— SOURCE MATERIAL —

* * * * * * *

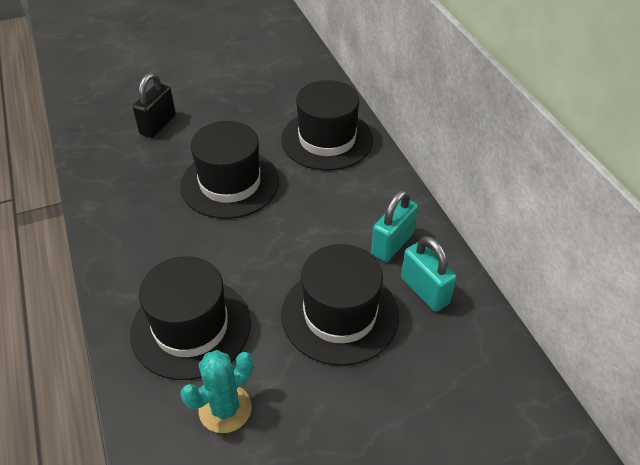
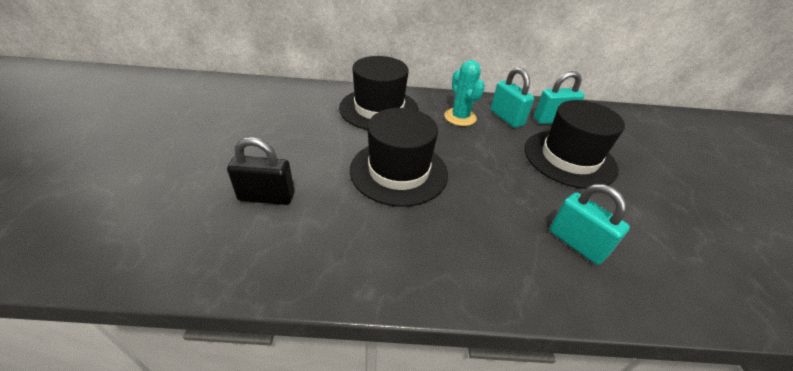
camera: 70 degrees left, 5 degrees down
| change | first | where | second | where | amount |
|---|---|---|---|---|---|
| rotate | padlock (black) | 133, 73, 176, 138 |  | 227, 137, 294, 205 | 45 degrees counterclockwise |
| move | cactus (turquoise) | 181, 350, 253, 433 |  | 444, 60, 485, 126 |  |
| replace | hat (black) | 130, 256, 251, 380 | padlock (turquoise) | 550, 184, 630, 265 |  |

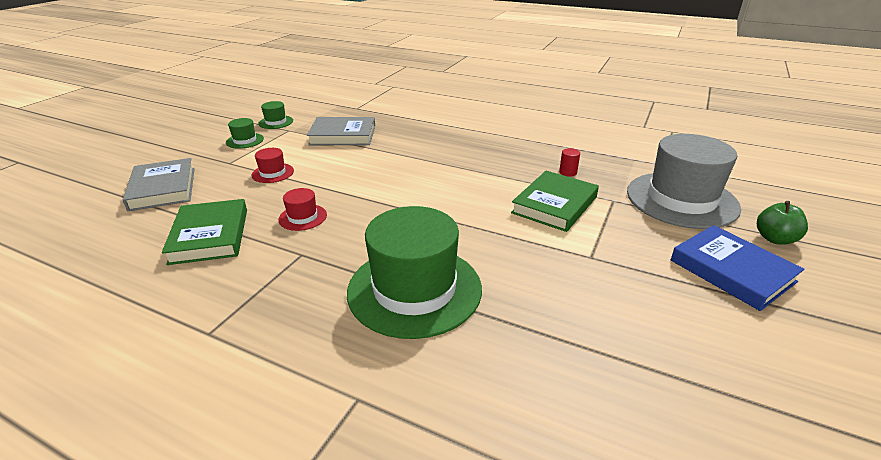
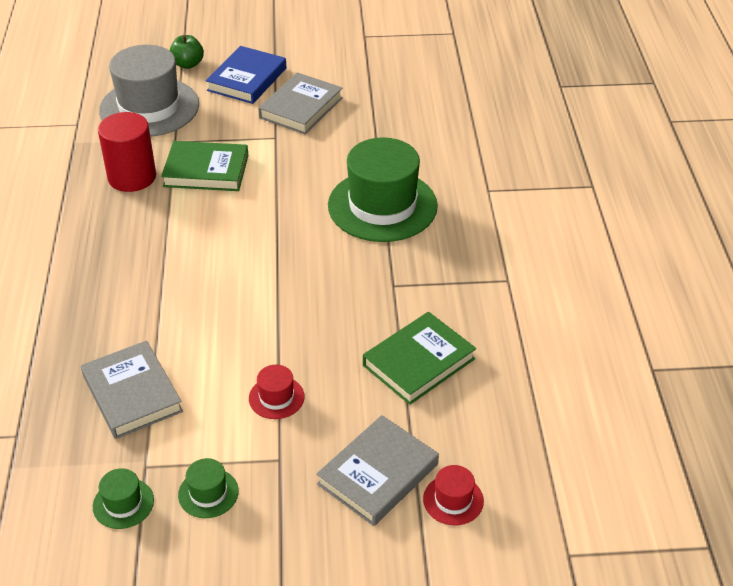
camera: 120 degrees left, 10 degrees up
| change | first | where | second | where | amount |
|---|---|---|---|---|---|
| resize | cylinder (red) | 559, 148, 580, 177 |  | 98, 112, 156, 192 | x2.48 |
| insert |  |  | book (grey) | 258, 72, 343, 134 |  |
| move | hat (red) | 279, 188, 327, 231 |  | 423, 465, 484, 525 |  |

* * * * * * *

— TO DO —
The response should restate the material above word for word and contain no pictures.

— SOLUTION FOR THIS TASK —
camera: 70 degrees left, 5 degrees down
| change | first | where | second | where | amount |
|---|---|---|---|---|---|
| rotate | padlock (black) | 133, 73, 176, 138 |  | 227, 137, 294, 205 | 45 degrees counterclockwise |
| move | cactus (turquoise) | 181, 350, 253, 433 |  | 444, 60, 485, 126 |  |
| replace | hat (black) | 130, 256, 251, 380 | padlock (turquoise) | 550, 184, 630, 265 |  |

camera: 120 degrees left, 10 degrees up
| change | first | where | second | where | amount |
|---|---|---|---|---|---|
| resize | cylinder (red) | 559, 148, 580, 177 |  | 98, 112, 156, 192 | x2.48 |
| insert |  |  | book (grey) | 258, 72, 343, 134 |  |
| move | hat (red) | 279, 188, 327, 231 |  | 423, 465, 484, 525 |  |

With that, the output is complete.